§ **Records for this exercise**

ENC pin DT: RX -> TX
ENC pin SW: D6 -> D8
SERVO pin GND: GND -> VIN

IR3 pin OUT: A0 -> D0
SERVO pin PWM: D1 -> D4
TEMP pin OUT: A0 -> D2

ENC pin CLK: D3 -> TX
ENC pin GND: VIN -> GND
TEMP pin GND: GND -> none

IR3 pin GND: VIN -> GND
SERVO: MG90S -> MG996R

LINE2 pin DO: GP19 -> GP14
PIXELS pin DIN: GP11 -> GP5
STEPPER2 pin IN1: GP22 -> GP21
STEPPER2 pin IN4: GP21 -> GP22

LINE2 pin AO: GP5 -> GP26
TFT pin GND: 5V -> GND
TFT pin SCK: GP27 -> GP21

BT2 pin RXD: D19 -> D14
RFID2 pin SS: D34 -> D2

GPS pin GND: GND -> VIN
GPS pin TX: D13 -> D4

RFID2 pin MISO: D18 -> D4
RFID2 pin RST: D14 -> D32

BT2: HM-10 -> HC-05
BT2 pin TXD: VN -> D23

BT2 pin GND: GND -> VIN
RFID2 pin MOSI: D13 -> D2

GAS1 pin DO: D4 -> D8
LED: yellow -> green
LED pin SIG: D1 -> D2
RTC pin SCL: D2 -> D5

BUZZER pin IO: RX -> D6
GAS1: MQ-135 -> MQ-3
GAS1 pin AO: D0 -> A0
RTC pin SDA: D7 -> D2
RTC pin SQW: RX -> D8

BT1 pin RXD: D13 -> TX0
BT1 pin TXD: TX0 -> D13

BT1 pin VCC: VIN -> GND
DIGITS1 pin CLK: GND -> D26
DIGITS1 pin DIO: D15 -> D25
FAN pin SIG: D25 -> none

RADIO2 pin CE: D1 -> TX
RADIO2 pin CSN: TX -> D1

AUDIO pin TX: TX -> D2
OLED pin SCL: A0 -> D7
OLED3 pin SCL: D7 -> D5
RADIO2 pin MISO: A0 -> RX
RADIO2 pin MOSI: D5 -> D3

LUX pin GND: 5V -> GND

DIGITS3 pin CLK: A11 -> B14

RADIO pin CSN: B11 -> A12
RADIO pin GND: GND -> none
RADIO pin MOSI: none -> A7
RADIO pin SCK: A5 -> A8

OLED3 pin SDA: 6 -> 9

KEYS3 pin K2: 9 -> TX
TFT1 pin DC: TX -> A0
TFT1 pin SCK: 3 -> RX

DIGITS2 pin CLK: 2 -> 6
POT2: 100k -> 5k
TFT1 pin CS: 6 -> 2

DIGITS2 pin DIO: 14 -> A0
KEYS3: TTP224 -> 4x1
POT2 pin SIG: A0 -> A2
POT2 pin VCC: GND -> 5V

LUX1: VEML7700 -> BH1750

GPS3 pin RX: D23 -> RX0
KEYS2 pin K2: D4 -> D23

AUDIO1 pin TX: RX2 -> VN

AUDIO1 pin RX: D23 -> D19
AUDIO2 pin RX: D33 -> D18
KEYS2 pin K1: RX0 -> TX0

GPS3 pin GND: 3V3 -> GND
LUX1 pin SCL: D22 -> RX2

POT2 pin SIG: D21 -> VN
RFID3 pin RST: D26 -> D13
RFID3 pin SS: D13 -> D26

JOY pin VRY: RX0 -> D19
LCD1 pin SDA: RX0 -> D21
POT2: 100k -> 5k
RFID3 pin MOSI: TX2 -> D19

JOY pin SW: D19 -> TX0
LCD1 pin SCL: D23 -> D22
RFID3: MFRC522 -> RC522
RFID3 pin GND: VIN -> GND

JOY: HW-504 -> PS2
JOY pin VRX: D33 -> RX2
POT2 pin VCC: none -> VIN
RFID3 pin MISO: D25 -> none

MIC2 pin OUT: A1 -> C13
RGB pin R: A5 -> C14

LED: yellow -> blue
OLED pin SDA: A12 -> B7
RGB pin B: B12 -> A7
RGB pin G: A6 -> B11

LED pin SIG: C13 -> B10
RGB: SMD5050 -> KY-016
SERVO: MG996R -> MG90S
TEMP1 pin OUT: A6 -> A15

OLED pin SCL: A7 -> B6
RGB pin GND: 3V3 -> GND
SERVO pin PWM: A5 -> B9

§ **Try it**
Give back exactly the lines of the listing above that run from the line with "STEPPER2 pin IN4: GP21 -> GP22" to the line with "DIGITS1 pin DIO: D15 -> D25", inclusive.

§ **Solution to this exercise**
STEPPER2 pin IN4: GP21 -> GP22

LINE2 pin AO: GP5 -> GP26
TFT pin GND: 5V -> GND
TFT pin SCK: GP27 -> GP21

BT2 pin RXD: D19 -> D14
RFID2 pin SS: D34 -> D2

GPS pin GND: GND -> VIN
GPS pin TX: D13 -> D4

RFID2 pin MISO: D18 -> D4
RFID2 pin RST: D14 -> D32

BT2: HM-10 -> HC-05
BT2 pin TXD: VN -> D23

BT2 pin GND: GND -> VIN
RFID2 pin MOSI: D13 -> D2

GAS1 pin DO: D4 -> D8
LED: yellow -> green
LED pin SIG: D1 -> D2
RTC pin SCL: D2 -> D5

BUZZER pin IO: RX -> D6
GAS1: MQ-135 -> MQ-3
GAS1 pin AO: D0 -> A0
RTC pin SDA: D7 -> D2
RTC pin SQW: RX -> D8

BT1 pin RXD: D13 -> TX0
BT1 pin TXD: TX0 -> D13

BT1 pin VCC: VIN -> GND
DIGITS1 pin CLK: GND -> D26
DIGITS1 pin DIO: D15 -> D25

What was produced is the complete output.